[Stored items]
++++++

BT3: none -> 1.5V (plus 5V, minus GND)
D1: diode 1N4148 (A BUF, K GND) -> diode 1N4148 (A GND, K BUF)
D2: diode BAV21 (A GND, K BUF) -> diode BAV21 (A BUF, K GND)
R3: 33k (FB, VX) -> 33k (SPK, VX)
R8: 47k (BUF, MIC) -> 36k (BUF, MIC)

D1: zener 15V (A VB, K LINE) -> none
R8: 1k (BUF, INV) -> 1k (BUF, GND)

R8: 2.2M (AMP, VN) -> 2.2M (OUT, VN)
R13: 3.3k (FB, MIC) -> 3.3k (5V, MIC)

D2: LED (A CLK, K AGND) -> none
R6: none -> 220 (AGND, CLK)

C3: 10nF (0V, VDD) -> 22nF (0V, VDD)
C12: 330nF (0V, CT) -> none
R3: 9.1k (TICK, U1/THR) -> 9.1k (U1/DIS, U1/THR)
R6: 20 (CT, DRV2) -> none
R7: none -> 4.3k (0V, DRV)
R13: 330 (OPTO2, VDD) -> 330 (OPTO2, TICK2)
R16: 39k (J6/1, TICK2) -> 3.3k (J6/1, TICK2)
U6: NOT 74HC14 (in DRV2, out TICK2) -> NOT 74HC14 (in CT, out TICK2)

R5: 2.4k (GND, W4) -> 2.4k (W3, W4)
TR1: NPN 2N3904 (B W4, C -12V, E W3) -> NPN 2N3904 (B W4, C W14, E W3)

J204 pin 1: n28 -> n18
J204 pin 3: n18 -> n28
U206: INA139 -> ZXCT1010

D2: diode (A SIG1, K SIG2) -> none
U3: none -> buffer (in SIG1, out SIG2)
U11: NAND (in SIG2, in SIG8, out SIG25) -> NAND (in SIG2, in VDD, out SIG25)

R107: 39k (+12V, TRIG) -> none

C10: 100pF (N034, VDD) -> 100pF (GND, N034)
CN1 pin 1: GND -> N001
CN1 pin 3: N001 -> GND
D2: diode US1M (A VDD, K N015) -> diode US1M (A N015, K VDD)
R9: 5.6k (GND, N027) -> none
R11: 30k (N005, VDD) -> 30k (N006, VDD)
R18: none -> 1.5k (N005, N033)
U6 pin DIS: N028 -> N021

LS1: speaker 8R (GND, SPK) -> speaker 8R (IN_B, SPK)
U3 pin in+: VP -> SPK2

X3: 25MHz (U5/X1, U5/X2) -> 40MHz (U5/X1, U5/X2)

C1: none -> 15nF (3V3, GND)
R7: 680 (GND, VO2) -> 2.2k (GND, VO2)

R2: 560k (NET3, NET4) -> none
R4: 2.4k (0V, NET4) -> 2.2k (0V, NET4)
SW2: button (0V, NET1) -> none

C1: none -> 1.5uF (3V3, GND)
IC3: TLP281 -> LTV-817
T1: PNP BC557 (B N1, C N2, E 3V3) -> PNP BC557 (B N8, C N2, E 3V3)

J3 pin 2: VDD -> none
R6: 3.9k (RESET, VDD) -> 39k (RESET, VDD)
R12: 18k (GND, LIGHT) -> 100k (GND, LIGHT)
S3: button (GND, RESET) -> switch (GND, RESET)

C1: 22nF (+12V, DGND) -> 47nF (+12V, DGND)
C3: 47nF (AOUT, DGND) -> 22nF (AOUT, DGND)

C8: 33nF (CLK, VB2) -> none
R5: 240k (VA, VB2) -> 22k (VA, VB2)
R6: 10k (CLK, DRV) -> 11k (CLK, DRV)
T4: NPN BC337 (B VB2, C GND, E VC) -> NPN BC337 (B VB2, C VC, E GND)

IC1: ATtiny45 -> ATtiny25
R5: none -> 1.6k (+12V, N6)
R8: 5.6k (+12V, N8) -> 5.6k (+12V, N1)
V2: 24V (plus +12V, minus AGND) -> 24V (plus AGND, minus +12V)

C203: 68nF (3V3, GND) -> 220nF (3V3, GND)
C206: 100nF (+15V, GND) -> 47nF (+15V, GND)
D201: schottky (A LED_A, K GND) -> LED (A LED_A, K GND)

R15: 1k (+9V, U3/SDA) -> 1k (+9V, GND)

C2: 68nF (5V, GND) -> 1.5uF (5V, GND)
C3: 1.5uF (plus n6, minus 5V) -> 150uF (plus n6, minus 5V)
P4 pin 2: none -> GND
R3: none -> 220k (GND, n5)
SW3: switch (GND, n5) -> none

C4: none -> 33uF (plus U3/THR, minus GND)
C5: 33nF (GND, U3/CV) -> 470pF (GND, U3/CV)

++++++

* [Goal of the exercise]
In the data above, which lines lie between the line with "D2: diode US1M" and the line with "C206: 100nF (+15V, GND) -> 47nF (+15V, GND)", inclusive? Print those lines exactly and nothing else.

* [Solution below]
D2: diode US1M (A VDD, K N015) -> diode US1M (A N015, K VDD)
R9: 5.6k (GND, N027) -> none
R11: 30k (N005, VDD) -> 30k (N006, VDD)
R18: none -> 1.5k (N005, N033)
U6 pin DIS: N028 -> N021

LS1: speaker 8R (GND, SPK) -> speaker 8R (IN_B, SPK)
U3 pin in+: VP -> SPK2

X3: 25MHz (U5/X1, U5/X2) -> 40MHz (U5/X1, U5/X2)

C1: none -> 15nF (3V3, GND)
R7: 680 (GND, VO2) -> 2.2k (GND, VO2)

R2: 560k (NET3, NET4) -> none
R4: 2.4k (0V, NET4) -> 2.2k (0V, NET4)
SW2: button (0V, NET1) -> none

C1: none -> 1.5uF (3V3, GND)
IC3: TLP281 -> LTV-817
T1: PNP BC557 (B N1, C N2, E 3V3) -> PNP BC557 (B N8, C N2, E 3V3)

J3 pin 2: VDD -> none
R6: 3.9k (RESET, VDD) -> 39k (RESET, VDD)
R12: 18k (GND, LIGHT) -> 100k (GND, LIGHT)
S3: button (GND, RESET) -> switch (GND, RESET)

C1: 22nF (+12V, DGND) -> 47nF (+12V, DGND)
C3: 47nF (AOUT, DGND) -> 22nF (AOUT, DGND)

C8: 33nF (CLK, VB2) -> none
R5: 240k (VA, VB2) -> 22k (VA, VB2)
R6: 10k (CLK, DRV) -> 11k (CLK, DRV)
T4: NPN BC337 (B VB2, C GND, E VC) -> NPN BC337 (B VB2, C VC, E GND)

IC1: ATtiny45 -> ATtiny25
R5: none -> 1.6k (+12V, N6)
R8: 5.6k (+12V, N8) -> 5.6k (+12V, N1)
V2: 24V (plus +12V, minus AGND) -> 24V (plus AGND, minus +12V)

C203: 68nF (3V3, GND) -> 220nF (3V3, GND)
C206: 100nF (+15V, GND) -> 47nF (+15V, GND)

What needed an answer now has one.